### Problem requirements
Produce a copy of every line in the records that holds the string "diode".

### Data records
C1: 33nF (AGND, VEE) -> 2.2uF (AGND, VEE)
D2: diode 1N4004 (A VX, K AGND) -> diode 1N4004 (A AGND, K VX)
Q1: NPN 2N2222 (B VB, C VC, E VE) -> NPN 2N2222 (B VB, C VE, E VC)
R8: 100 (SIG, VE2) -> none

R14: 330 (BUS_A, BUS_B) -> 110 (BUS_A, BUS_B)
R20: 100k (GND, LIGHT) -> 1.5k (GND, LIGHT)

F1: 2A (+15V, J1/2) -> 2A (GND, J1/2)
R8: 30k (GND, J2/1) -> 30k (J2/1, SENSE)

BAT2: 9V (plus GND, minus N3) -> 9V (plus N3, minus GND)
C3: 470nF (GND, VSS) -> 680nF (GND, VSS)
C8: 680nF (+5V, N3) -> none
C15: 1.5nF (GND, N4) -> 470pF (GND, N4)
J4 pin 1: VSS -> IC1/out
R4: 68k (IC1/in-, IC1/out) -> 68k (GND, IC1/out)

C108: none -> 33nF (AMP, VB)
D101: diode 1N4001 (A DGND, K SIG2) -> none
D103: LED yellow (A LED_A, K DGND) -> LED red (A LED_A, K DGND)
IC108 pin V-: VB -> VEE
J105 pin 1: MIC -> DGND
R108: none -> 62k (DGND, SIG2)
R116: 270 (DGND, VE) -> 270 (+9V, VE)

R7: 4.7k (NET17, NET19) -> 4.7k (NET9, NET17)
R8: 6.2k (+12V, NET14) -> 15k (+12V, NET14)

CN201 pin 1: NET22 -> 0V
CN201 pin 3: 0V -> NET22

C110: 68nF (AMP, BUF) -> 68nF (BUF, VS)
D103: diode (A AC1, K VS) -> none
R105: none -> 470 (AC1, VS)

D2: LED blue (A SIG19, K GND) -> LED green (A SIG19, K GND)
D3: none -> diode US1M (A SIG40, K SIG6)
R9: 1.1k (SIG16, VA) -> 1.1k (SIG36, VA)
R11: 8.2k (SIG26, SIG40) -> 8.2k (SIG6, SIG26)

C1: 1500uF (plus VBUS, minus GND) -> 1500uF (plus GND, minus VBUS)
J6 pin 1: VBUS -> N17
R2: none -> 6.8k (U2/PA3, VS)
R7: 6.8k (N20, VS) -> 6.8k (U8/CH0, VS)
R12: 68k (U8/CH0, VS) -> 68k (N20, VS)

### Answer for the task
D2: diode 1N4004 (A VX, K AGND) -> diode 1N4004 (A AGND, K VX)
D101: diode 1N4001 (A DGND, K SIG2) -> none
D103: diode (A AC1, K VS) -> none
D3: none -> diode US1M (A SIG40, K SIG6)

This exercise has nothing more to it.